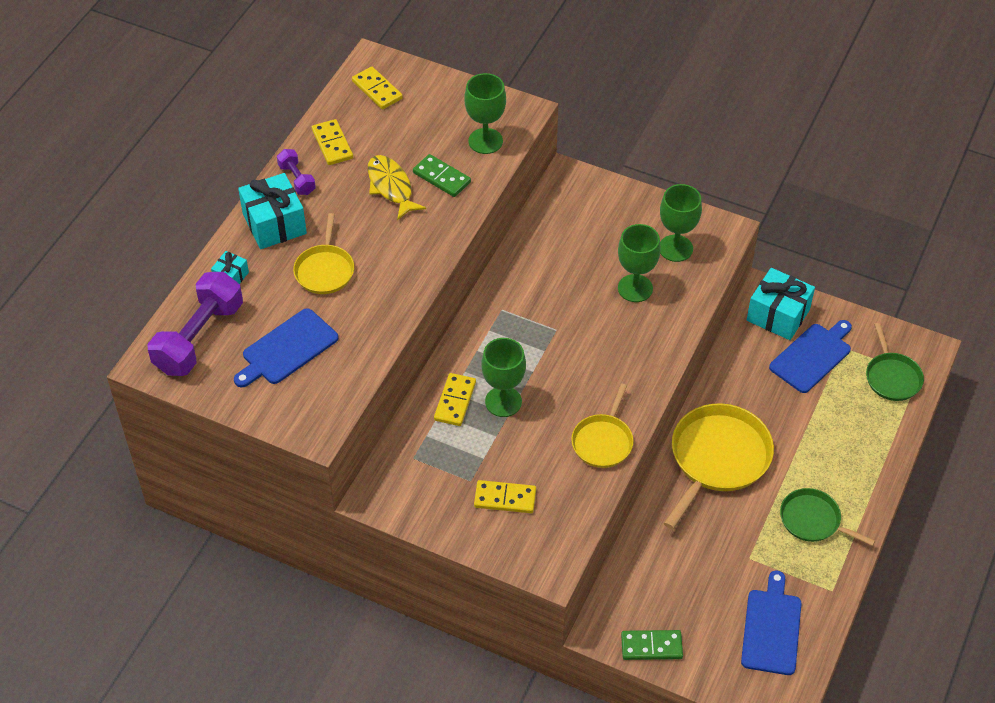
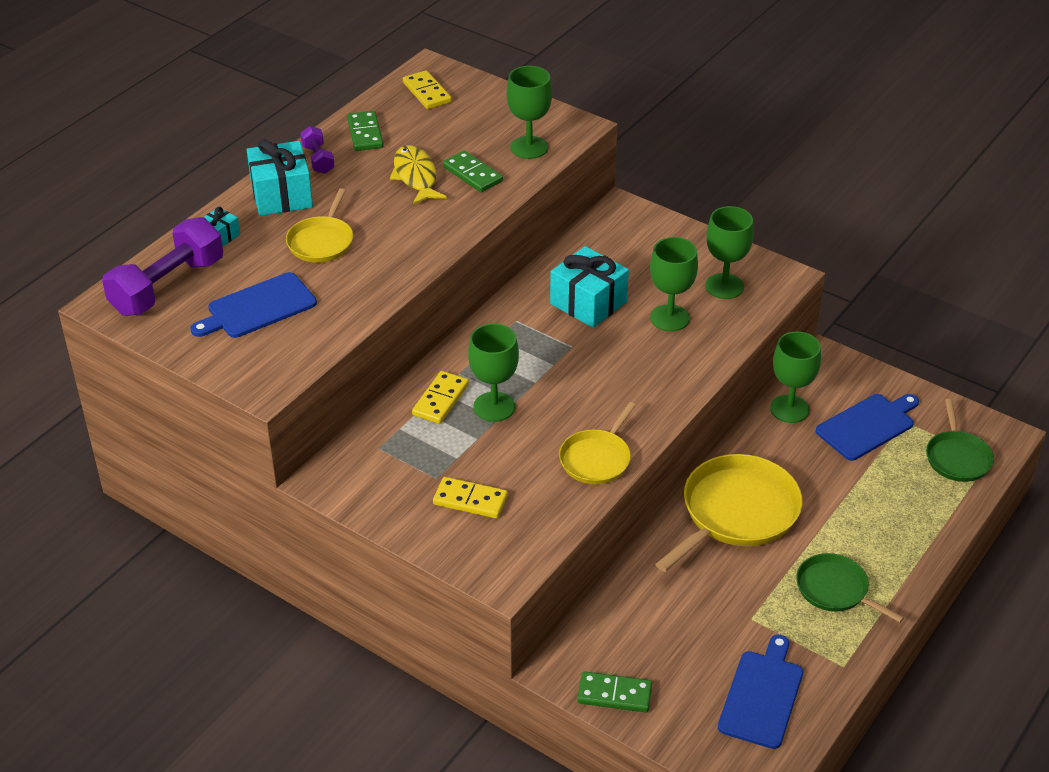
camera: 10 degrees right, 10 degrees down
(332, 144) = (365, 133): yellow domino -> green domino
(743, 349) = (789, 409): none -> green goblet
(778, 315) = (836, 381): turquoise gift -> turquoise gift (588, 303)

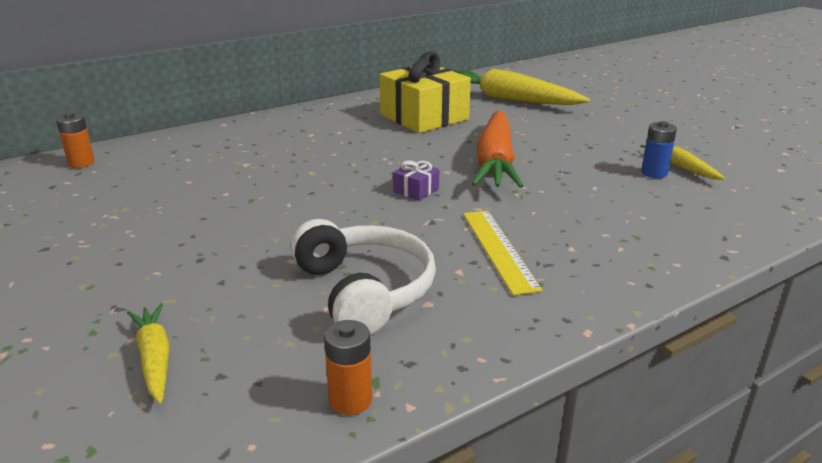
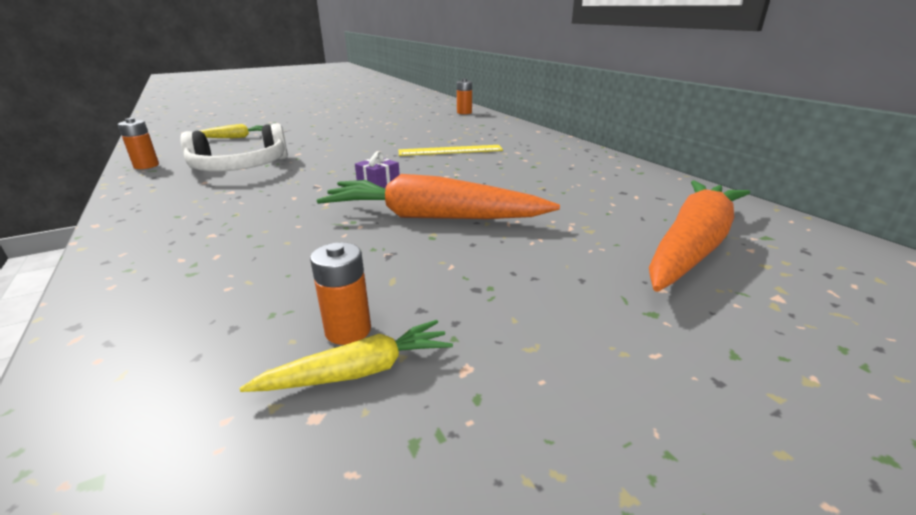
camera: 95 degrees right, 0 degrees up
(424, 117) = (579, 190): yellow gift -> none
(498, 249) = (244, 205): yellow ruler -> yellow ruler (450, 150)
(508, 99) = (692, 245): yellow carrot -> orange carrot
(654, 173) = (348, 330): blue battery -> orange battery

☆ ☆ ☆ ☆ ☆ ☆ ☆

→ **Work to complete**
Each line in the data that holds the string "gift" needs to be copied.

→ **Result below**
(778, 315) = (836, 381): turquoise gift -> turquoise gift (588, 303)
(424, 117) = (579, 190): yellow gift -> none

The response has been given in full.